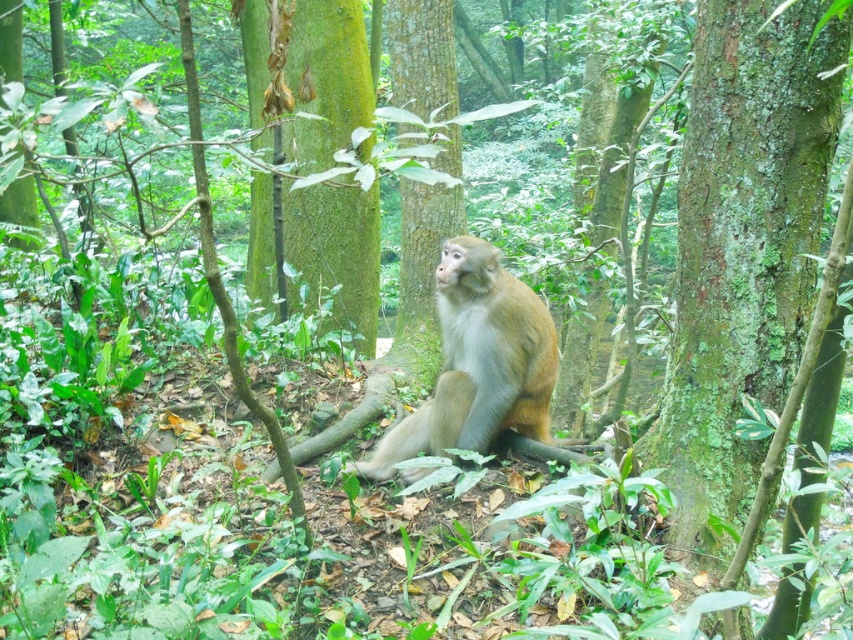
You are a hiker who wants to place a 5 feet long ladder between the green mossy tree trunk at center and the golden fur monkey at center. Can you fit the ladder between them?

The green mossy tree trunk at center is 7.52 feet from the golden fur monkey at center, so the ladder can fit between them since it is shorter than the distance between the two objects.

You are navigating through a forest and need to locate the green mossy bark tree at center. Based on the coordinates provided, where would you find it in relation to the monkey?

The green mossy bark tree at center is located at coordinates point [743,248], which places it slightly to the left and upwards from the monkey since the monkey is positioned centrally in the frame gazing upwards towards the left side of the image.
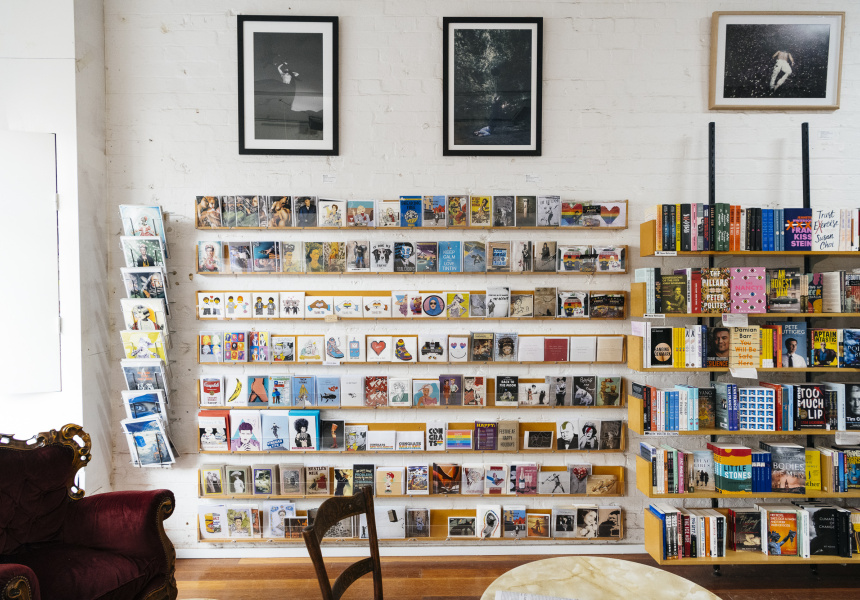
What are the coordinates of `paintings` in the screenshot? It's located at (277, 100), (495, 97), (754, 73), (488, 49).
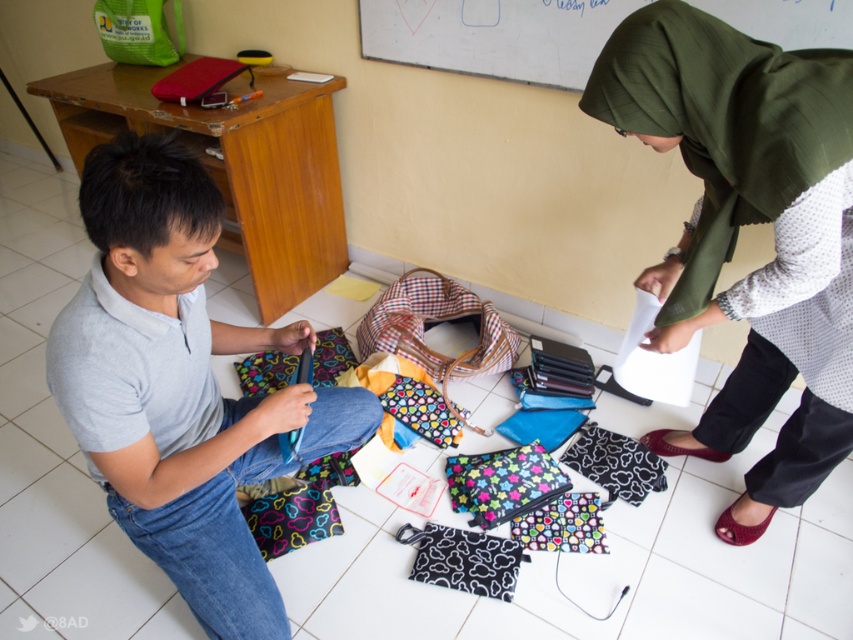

════════

Exercise. Copy the text of the material above word for word, leaving out the pictures.

Correct result.
You are a hiker who wants to place a 5 feet long ladder between the green mossy tree trunk at center and the golden fur monkey at center. Can you fit the ladder between them?

The green mossy tree trunk at center is 7.52 feet from the golden fur monkey at center, so the ladder can fit between them since it is shorter than the distance between the two objects.

You are navigating through a forest and need to locate the green mossy bark tree at center. Based on the coordinates provided, where would you find it in relation to the monkey?

The green mossy bark tree at center is located at coordinates point [743,248], which places it slightly to the left and upwards from the monkey since the monkey is positioned centrally in the frame gazing upwards towards the left side of the image.
What are the coordinates of `paintings` in the screenshot? It's located at (277, 100), (495, 97), (754, 73), (488, 49).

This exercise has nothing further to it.